Object matching data
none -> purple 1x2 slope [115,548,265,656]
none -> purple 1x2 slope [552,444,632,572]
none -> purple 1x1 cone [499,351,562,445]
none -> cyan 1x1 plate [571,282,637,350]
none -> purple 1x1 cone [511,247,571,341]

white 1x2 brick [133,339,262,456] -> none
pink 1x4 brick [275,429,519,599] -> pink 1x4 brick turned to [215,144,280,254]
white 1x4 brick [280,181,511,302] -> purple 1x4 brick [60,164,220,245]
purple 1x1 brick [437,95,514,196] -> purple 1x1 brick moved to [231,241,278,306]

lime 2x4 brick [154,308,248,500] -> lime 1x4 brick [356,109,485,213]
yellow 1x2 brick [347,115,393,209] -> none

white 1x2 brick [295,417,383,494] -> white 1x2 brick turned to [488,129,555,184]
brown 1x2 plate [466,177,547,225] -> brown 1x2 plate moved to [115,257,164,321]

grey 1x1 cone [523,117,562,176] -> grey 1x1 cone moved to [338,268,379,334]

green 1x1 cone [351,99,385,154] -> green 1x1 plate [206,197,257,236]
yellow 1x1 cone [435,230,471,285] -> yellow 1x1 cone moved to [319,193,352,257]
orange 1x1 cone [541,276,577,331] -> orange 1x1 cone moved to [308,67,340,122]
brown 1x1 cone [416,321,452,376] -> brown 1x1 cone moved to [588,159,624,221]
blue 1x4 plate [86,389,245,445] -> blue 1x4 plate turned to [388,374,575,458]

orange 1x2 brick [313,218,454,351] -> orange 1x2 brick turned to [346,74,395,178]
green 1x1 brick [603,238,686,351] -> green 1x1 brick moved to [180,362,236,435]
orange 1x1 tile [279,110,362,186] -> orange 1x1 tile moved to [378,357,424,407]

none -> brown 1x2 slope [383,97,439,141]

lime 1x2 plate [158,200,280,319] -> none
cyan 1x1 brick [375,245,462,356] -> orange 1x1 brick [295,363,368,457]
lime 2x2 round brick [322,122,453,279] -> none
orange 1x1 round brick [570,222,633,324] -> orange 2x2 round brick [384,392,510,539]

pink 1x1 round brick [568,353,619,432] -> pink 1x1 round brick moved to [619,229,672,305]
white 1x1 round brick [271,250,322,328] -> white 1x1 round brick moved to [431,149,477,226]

## Problem statement
In the lines above, locate the string "moved". Copy every line where it occurs.

## Exercise solution
purple 1x1 brick [437,95,514,196] -> purple 1x1 brick moved to [231,241,278,306]
brown 1x2 plate [466,177,547,225] -> brown 1x2 plate moved to [115,257,164,321]
grey 1x1 cone [523,117,562,176] -> grey 1x1 cone moved to [338,268,379,334]
yellow 1x1 cone [435,230,471,285] -> yellow 1x1 cone moved to [319,193,352,257]
orange 1x1 cone [541,276,577,331] -> orange 1x1 cone moved to [308,67,340,122]
brown 1x1 cone [416,321,452,376] -> brown 1x1 cone moved to [588,159,624,221]
green 1x1 brick [603,238,686,351] -> green 1x1 brick moved to [180,362,236,435]
orange 1x1 tile [279,110,362,186] -> orange 1x1 tile moved to [378,357,424,407]
pink 1x1 round brick [568,353,619,432] -> pink 1x1 round brick moved to [619,229,672,305]
white 1x1 round brick [271,250,322,328] -> white 1x1 round brick moved to [431,149,477,226]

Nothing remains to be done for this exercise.